Scene comparison data:
# # # #

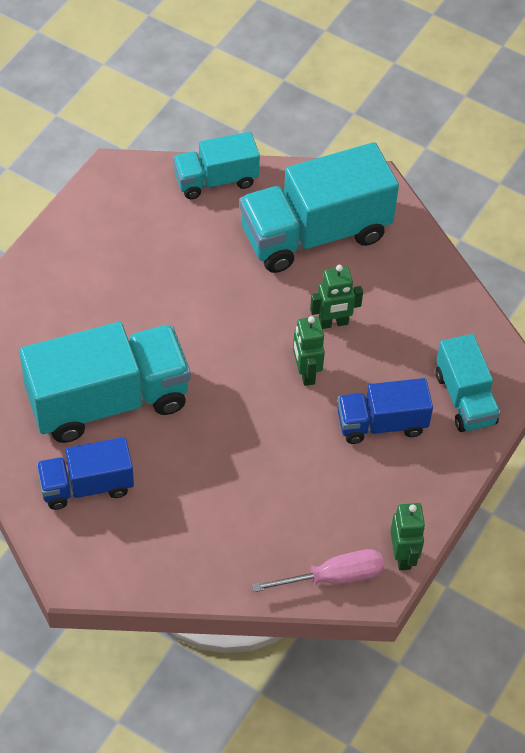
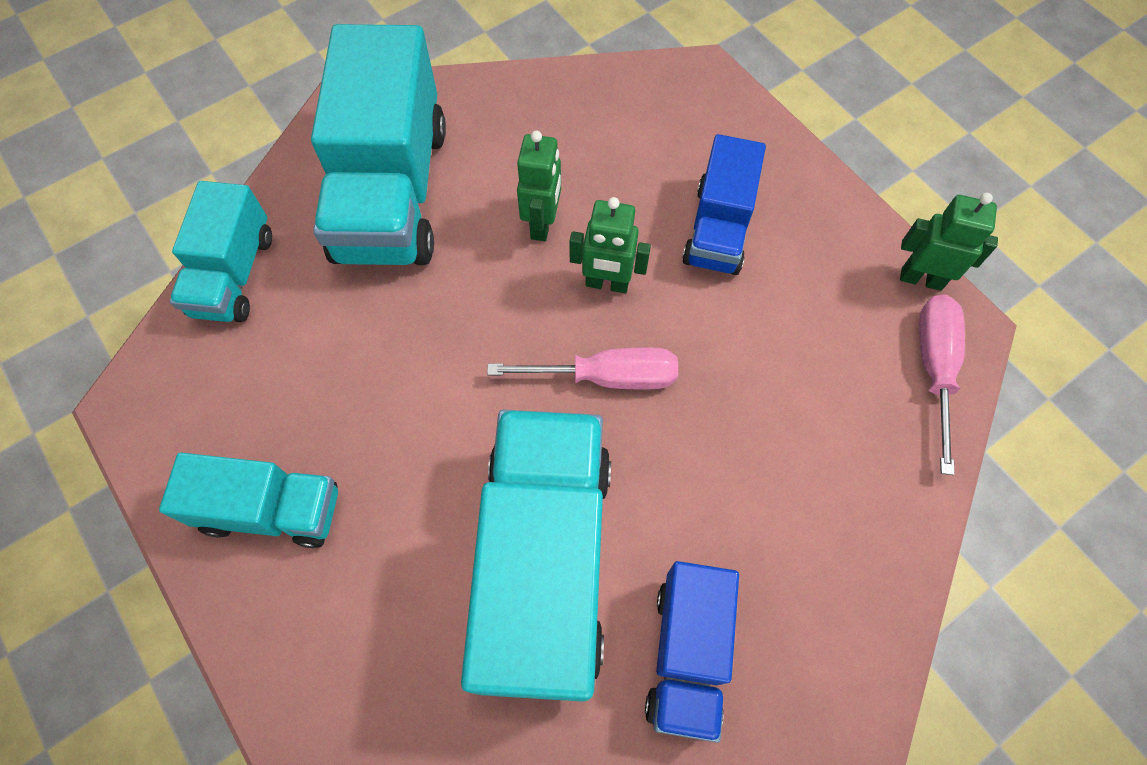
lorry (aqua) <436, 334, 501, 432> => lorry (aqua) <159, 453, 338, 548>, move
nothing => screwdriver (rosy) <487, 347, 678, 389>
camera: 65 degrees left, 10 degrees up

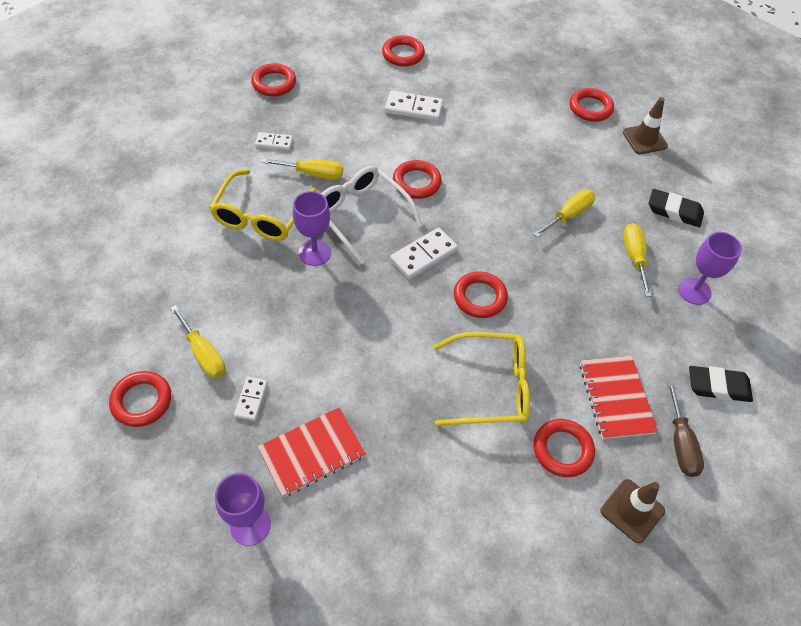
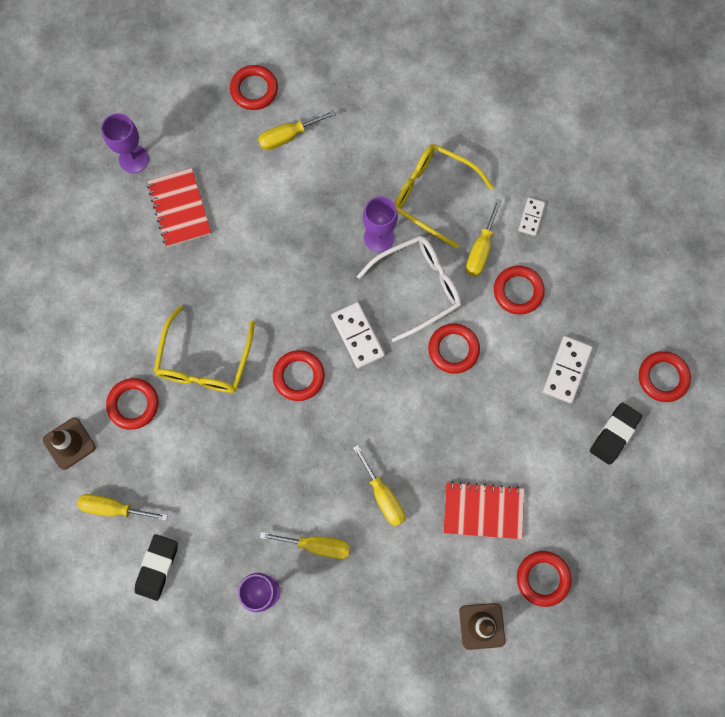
screwdriver (brown) <667, 381, 704, 477> => screwdriver (yellow) <77, 494, 168, 521>
exercise book (red) <579, 356, 658, 439> => exercise book (red) <443, 481, 524, 539>, move
torus (red) <251, 63, 296, 97> => torus (red) <494, 266, 545, 315>, move
gum eraser (black) <649, 189, 704, 227> => gum eraser (black) <590, 402, 642, 465>, move
domino tile (white) <234, 377, 268, 421> => nothing
camera: 105 degrees right, 20 degrees up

# # # #

ASSIGNMENT |
Go through the entries. Report every line that contains the word "screwdriver".

SOLUTION FOR THIS EXERCISE |
nothing => screwdriver (rosy) <487, 347, 678, 389>
screwdriver (brown) <667, 381, 704, 477> => screwdriver (yellow) <77, 494, 168, 521>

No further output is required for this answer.